** Opening AVAILABLE DATA block **

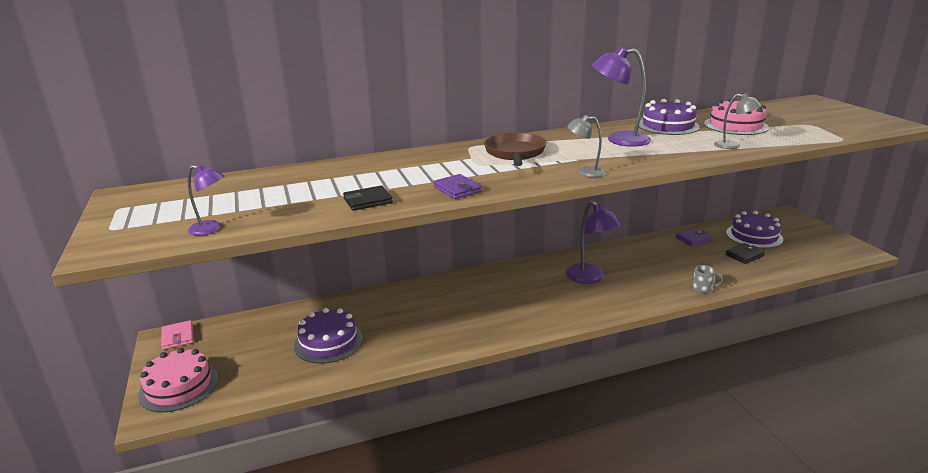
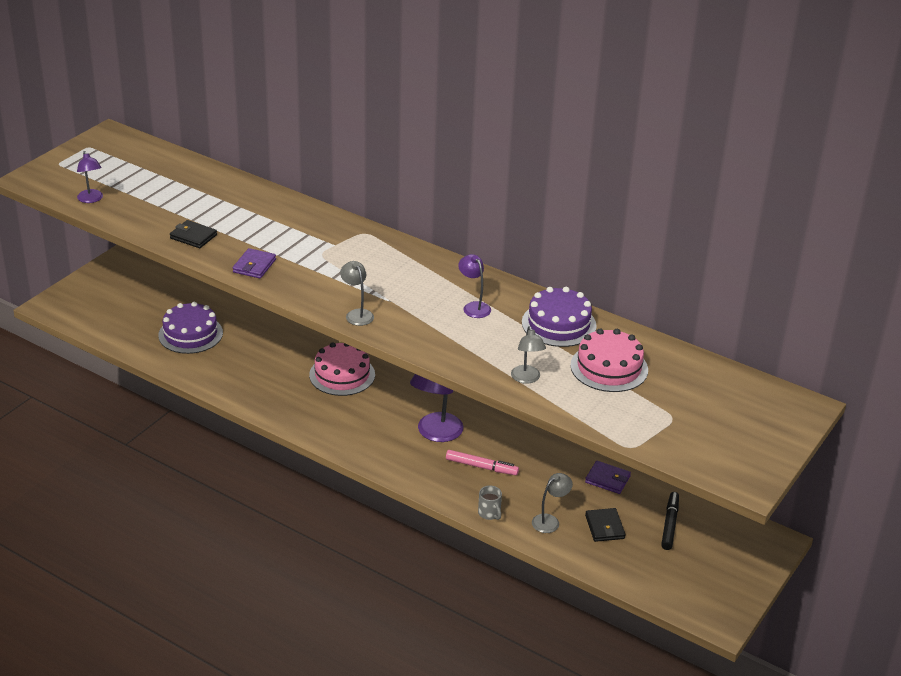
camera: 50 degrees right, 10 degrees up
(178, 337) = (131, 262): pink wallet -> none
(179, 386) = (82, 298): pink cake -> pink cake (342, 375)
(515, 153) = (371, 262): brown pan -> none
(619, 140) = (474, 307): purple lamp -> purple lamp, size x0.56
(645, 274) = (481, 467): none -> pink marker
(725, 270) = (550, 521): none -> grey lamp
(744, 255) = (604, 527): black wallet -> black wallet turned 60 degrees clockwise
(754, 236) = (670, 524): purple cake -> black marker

** Closing AVAILABLE DATA block **
** Opening AVAILABLE DATA block **

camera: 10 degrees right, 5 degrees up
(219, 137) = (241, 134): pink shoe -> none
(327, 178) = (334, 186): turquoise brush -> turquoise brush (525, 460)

** Closing AVAILABLE DATA block **

(ACTIVITY): Scan the records above and show every line in which the word "marker" occurs.

(ANSWER BOX):
(645, 274) = (481, 467): none -> pink marker
(754, 236) = (670, 524): purple cake -> black marker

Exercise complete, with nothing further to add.